→ TO DO
Report the lines of the material that carry the string "glasses".

→ THE DATA

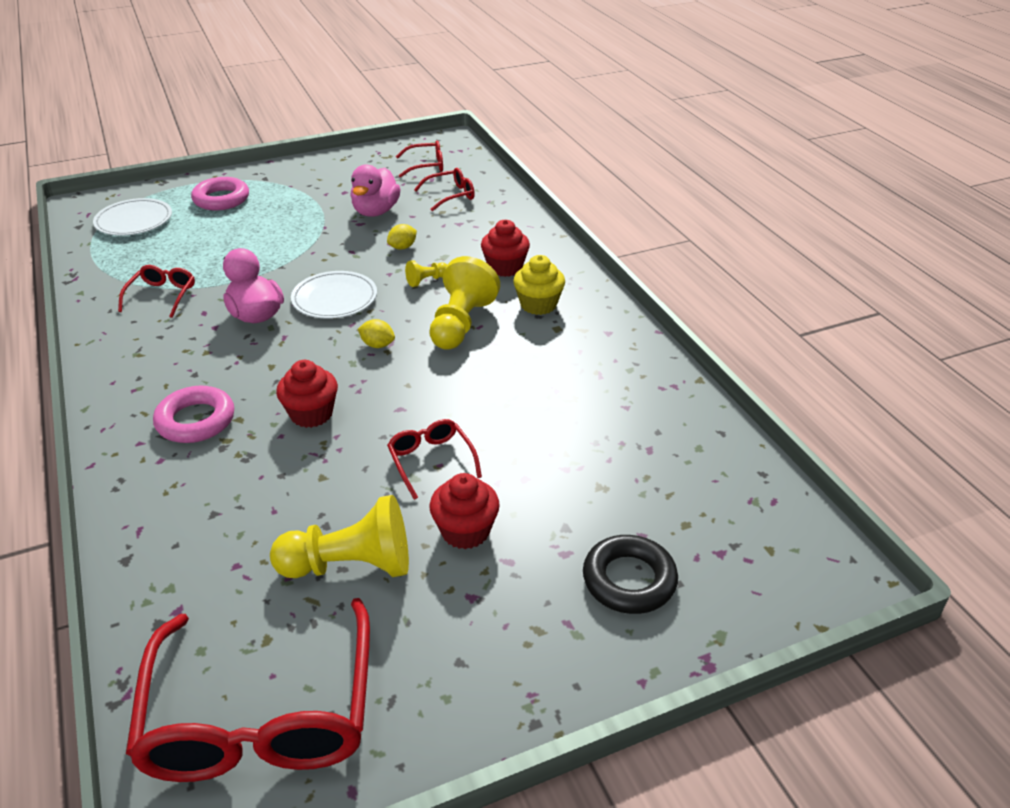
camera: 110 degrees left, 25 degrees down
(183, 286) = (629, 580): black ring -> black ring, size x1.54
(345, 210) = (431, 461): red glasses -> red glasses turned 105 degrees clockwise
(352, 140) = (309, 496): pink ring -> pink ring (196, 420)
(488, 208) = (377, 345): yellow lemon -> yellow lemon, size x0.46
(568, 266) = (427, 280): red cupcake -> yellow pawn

...

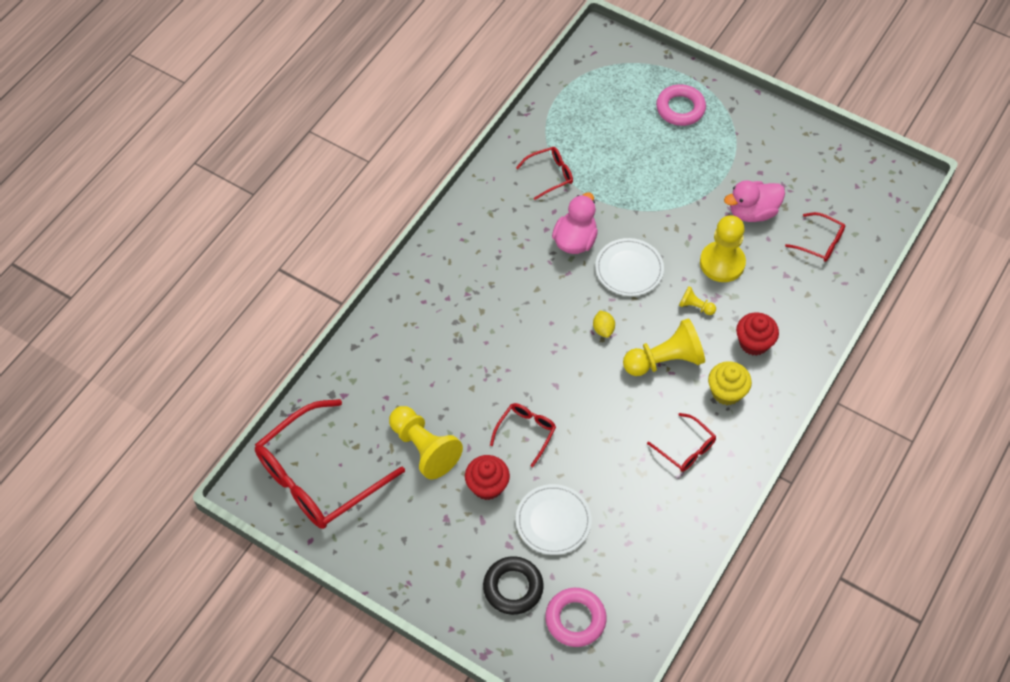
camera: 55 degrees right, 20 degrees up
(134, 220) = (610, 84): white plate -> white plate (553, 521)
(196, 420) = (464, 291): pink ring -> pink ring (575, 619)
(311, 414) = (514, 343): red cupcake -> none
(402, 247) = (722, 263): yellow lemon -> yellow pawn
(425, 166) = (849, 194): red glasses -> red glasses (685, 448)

---

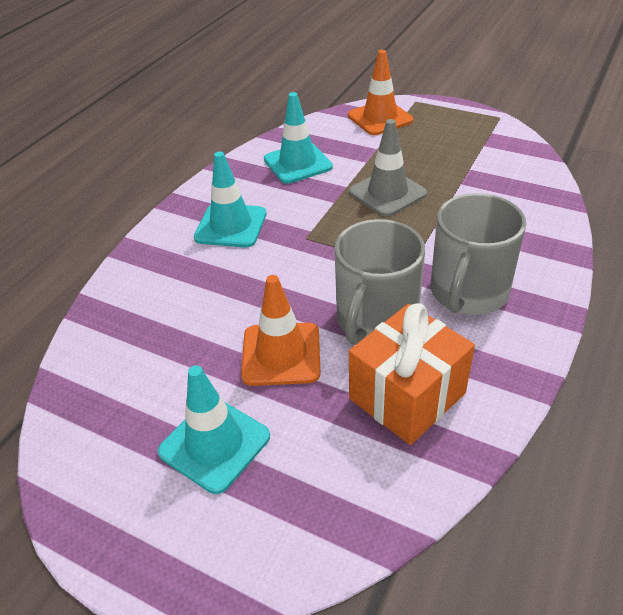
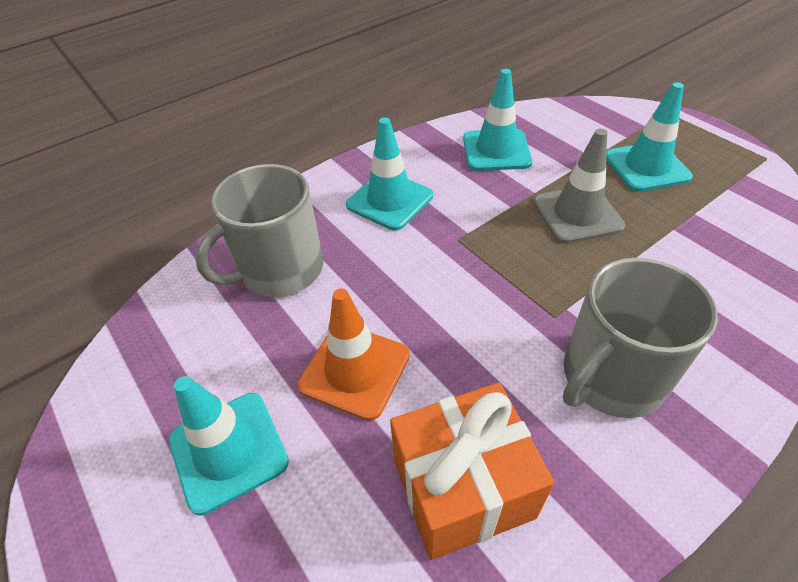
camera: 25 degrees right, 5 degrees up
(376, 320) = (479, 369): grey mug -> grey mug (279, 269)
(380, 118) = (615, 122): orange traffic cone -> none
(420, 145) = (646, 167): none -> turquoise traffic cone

→ TASK RESULT
(345, 210) = (431, 461): red glasses -> red glasses turned 105 degrees clockwise
(425, 166) = (849, 194): red glasses -> red glasses (685, 448)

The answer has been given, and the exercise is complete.